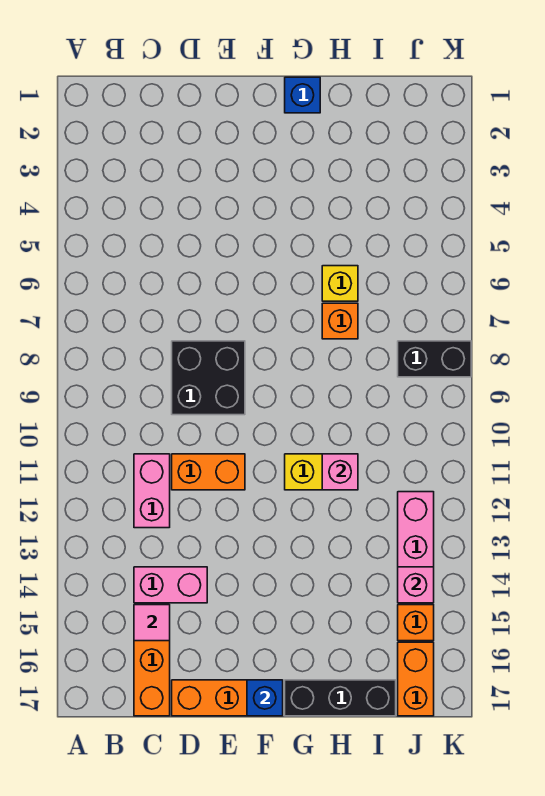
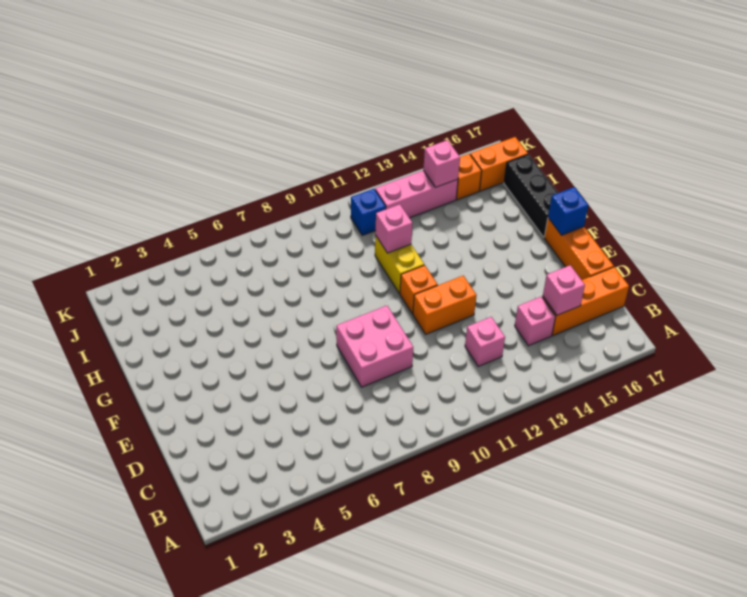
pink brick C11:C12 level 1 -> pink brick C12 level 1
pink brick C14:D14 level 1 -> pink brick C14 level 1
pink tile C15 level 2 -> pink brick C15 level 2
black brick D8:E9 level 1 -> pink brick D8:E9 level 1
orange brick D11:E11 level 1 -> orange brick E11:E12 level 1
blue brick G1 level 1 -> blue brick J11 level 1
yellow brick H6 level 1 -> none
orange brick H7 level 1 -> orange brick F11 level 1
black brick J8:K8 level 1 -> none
::::::::::
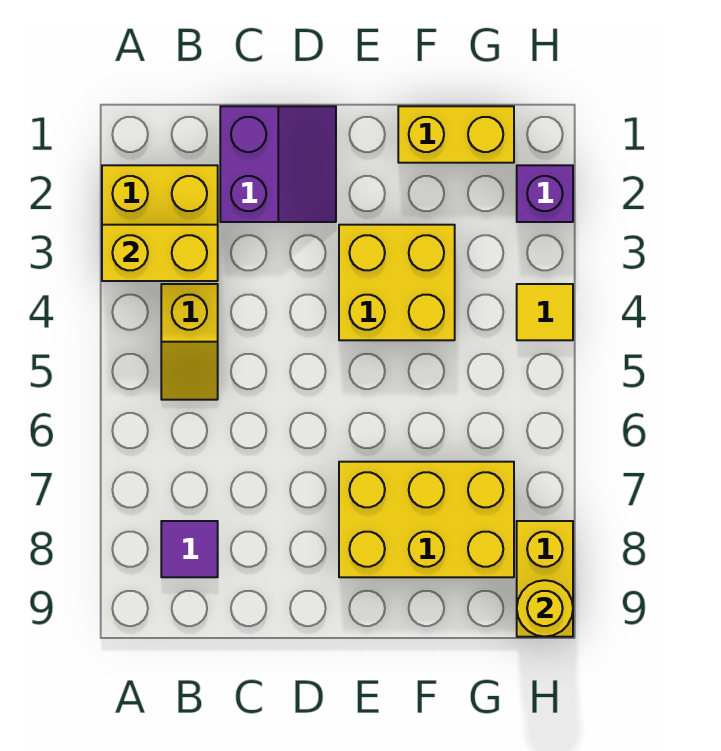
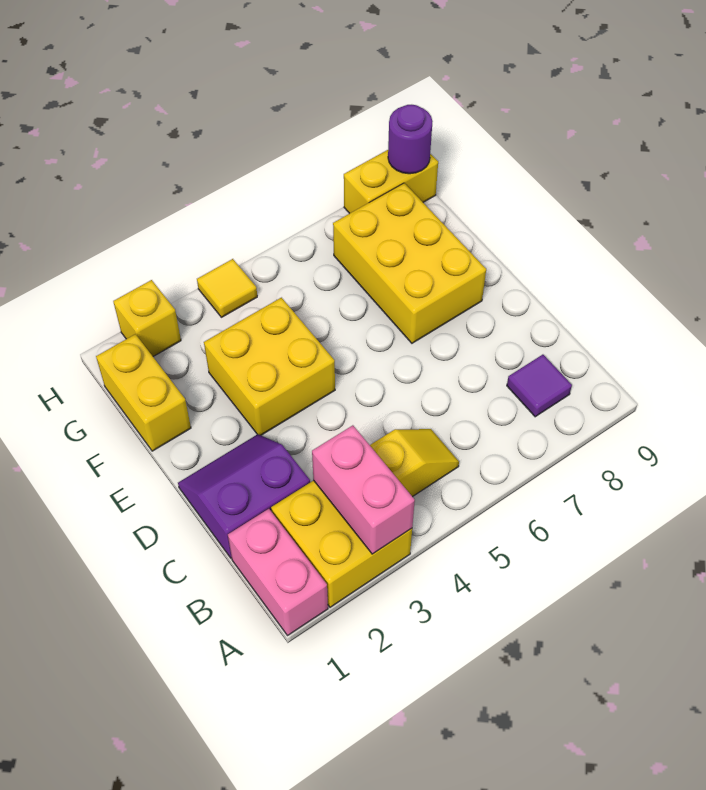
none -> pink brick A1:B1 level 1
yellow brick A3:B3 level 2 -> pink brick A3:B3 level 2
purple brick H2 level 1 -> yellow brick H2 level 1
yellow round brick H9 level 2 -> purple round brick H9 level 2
::::::::::
Output exactly one stretch of the listing: from the line containing "pink brick C14:D14" through the line containing "black brick J8:K8 level 1 -> none", both end lines included.

- **Expected output**
pink brick C14:D14 level 1 -> pink brick C14 level 1
pink tile C15 level 2 -> pink brick C15 level 2
black brick D8:E9 level 1 -> pink brick D8:E9 level 1
orange brick D11:E11 level 1 -> orange brick E11:E12 level 1
blue brick G1 level 1 -> blue brick J11 level 1
yellow brick H6 level 1 -> none
orange brick H7 level 1 -> orange brick F11 level 1
black brick J8:K8 level 1 -> none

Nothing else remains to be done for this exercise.